-- PROBLEM TO WORK ON --
Would you please repeat the lines in the listing below from the one containing "purple phone [494,396,670,524]" through the final one, exactly as they appear?

-- INFORMATION SHOWN --
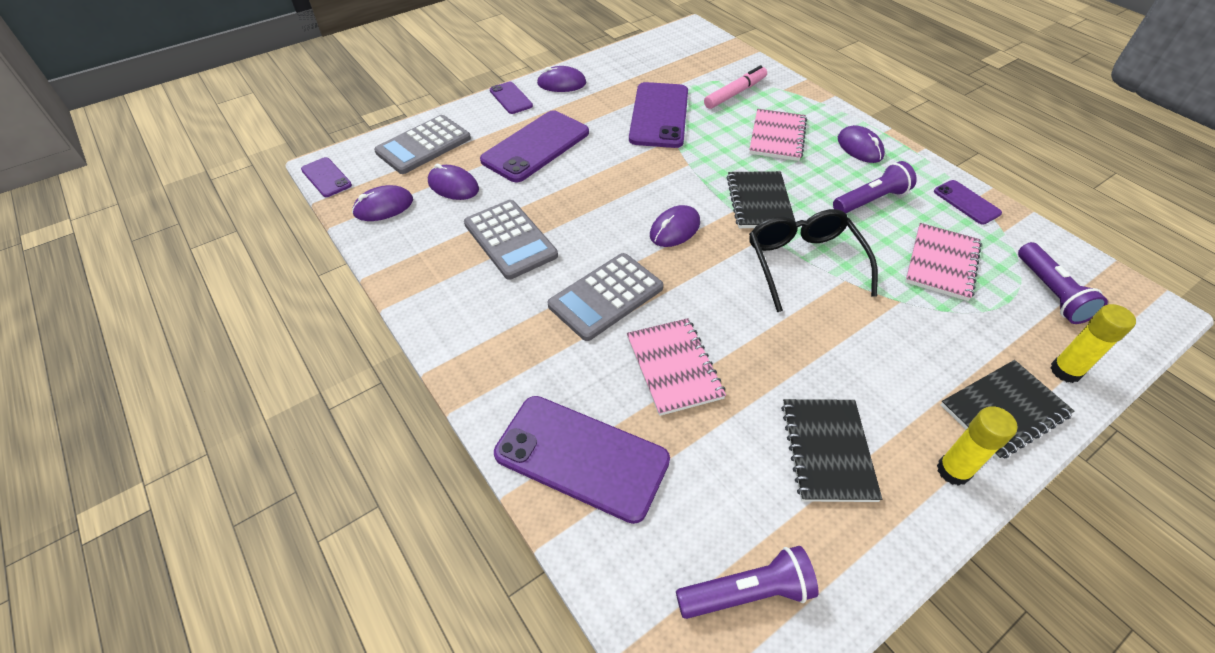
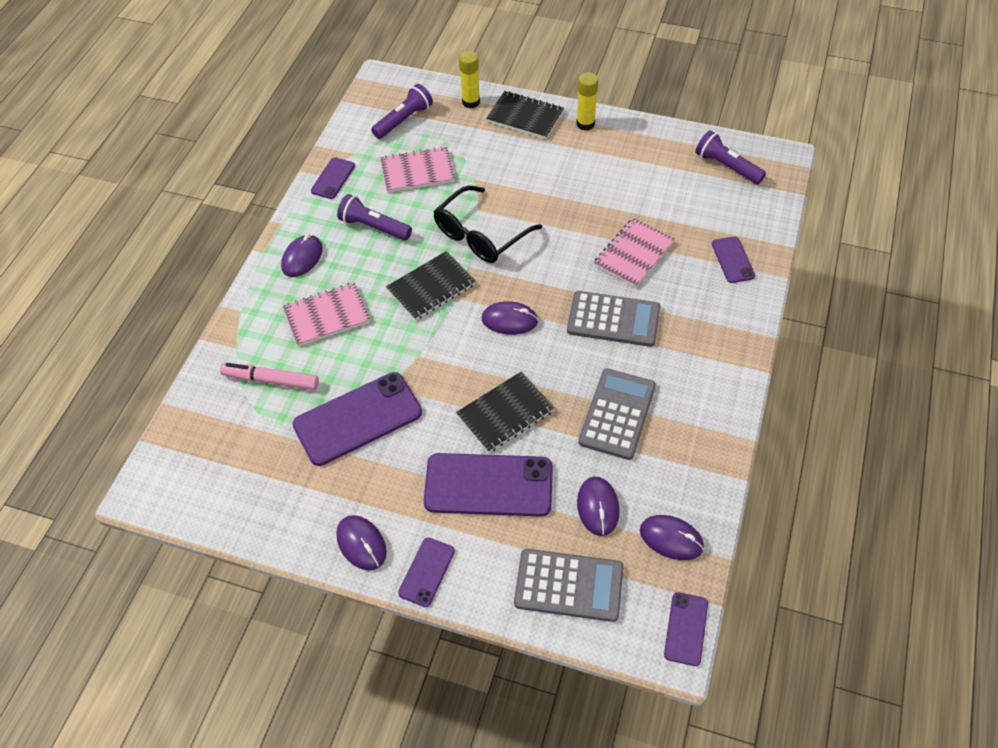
camera: 125 degrees left, 5 degrees up
purple phone [494,396,670,524] -> purple phone [712,236,755,283], size x0.51
black notebook [781,399,882,502] -> black notebook moved to [456,372,554,453]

-- ANSWER SPACE --
purple phone [494,396,670,524] -> purple phone [712,236,755,283], size x0.51
black notebook [781,399,882,502] -> black notebook moved to [456,372,554,453]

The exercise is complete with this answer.